====== EXTRACTED DATA

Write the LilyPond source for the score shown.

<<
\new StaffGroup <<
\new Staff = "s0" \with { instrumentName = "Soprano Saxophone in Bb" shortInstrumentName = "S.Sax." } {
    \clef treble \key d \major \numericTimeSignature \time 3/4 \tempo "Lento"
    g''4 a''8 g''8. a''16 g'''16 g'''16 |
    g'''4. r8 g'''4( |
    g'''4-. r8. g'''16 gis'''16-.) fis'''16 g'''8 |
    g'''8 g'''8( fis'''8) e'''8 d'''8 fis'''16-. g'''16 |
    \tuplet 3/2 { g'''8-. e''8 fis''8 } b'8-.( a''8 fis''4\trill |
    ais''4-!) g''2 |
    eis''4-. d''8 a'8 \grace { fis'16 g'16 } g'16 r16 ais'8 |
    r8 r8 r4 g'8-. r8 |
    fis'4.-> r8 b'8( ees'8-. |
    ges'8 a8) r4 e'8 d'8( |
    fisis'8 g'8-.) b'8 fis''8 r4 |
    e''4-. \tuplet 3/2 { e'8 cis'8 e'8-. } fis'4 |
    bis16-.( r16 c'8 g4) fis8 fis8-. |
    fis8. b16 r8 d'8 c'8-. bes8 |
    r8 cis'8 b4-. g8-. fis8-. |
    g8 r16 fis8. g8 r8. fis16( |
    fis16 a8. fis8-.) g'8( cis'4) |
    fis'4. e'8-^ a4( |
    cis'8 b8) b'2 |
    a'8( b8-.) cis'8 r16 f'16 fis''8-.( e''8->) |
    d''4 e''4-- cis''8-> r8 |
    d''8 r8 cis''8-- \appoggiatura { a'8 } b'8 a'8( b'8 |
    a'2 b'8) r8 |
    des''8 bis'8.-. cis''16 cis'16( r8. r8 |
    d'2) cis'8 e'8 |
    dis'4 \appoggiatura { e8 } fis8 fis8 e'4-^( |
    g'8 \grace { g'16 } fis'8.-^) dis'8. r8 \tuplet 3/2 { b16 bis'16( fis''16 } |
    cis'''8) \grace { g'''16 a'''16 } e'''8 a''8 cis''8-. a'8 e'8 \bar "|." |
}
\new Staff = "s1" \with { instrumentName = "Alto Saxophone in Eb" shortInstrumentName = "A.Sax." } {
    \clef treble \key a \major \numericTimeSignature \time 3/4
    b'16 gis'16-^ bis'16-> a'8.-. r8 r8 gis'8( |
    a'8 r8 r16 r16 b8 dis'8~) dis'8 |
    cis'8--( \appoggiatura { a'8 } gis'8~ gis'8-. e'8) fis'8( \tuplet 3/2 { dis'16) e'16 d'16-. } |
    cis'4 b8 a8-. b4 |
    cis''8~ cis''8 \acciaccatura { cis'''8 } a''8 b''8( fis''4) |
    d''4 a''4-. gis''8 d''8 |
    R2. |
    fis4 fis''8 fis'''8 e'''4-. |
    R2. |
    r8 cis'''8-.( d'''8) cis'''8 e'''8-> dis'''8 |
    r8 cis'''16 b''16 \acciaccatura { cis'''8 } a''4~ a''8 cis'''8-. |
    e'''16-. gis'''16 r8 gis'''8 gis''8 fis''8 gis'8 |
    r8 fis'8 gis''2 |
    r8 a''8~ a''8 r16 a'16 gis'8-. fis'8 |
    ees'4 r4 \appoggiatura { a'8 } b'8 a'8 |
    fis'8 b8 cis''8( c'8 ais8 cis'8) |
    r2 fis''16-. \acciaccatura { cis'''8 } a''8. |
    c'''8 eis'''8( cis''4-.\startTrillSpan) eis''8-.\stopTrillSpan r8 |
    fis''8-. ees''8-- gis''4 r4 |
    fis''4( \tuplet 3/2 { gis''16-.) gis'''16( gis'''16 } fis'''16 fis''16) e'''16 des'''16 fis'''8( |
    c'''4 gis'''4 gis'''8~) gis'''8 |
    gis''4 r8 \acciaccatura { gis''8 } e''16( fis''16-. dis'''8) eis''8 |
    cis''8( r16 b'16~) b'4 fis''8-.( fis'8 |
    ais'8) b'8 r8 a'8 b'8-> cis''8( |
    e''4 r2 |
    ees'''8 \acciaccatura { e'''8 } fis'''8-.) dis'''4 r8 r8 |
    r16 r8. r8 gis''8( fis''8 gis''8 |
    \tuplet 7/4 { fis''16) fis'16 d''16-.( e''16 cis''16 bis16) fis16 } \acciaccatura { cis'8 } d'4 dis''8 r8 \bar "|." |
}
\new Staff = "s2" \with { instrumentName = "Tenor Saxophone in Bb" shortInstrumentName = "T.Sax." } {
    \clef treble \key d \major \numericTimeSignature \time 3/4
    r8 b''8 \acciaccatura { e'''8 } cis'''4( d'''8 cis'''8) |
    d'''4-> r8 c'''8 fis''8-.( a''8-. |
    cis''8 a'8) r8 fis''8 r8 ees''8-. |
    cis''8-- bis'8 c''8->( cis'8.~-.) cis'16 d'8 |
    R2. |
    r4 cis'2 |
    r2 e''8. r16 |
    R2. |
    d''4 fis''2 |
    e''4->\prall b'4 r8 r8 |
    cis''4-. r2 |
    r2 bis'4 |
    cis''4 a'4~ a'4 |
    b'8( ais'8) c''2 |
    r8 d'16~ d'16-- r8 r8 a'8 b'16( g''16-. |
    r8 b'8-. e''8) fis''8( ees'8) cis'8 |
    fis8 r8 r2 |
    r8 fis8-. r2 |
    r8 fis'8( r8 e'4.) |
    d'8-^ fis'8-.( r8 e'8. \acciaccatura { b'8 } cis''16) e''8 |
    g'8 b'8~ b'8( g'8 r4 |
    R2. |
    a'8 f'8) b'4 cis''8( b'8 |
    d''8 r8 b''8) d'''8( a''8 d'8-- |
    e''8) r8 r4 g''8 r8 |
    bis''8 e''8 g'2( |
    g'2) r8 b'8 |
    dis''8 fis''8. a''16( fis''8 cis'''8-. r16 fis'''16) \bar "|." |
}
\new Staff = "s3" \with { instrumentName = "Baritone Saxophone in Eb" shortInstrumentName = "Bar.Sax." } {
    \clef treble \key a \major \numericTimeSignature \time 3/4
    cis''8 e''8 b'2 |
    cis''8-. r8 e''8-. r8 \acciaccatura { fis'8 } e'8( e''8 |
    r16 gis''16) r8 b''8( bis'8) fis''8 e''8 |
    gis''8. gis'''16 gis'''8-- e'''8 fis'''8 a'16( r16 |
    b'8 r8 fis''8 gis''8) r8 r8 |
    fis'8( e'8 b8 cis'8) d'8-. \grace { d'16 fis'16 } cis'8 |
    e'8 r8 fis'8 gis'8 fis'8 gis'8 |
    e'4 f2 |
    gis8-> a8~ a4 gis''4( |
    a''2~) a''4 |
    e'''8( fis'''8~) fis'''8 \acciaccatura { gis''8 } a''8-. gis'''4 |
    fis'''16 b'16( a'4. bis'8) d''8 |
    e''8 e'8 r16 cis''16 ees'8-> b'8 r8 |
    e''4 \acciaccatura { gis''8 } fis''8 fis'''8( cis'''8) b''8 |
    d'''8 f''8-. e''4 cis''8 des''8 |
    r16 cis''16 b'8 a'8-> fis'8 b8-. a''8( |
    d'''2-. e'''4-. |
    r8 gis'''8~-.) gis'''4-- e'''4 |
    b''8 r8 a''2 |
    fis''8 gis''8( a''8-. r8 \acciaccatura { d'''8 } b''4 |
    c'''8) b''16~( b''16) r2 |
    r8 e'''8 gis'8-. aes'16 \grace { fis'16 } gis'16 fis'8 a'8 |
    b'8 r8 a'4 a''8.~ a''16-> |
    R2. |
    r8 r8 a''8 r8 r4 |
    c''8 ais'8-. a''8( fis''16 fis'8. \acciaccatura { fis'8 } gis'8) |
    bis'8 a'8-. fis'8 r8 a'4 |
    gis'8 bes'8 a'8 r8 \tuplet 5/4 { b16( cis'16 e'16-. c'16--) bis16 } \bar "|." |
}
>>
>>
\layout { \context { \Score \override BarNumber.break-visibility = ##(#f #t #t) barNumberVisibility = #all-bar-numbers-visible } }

============

- WORK REQUIRED: Please extract every line of the material above that contains the string "with".

- TASK SOLUTION:
\new Staff = "s0" \with { instrumentName = "Soprano Saxophone in Bb" shortInstrumentName = "S.Sax." } {
\new Staff = "s1" \with { instrumentName = "Alto Saxophone in Eb" shortInstrumentName = "A.Sax." } {
\new Staff = "s2" \with { instrumentName = "Tenor Saxophone in Bb" shortInstrumentName = "T.Sax." } {
\new Staff = "s3" \with { instrumentName = "Baritone Saxophone in Eb" shortInstrumentName = "Bar.Sax." } {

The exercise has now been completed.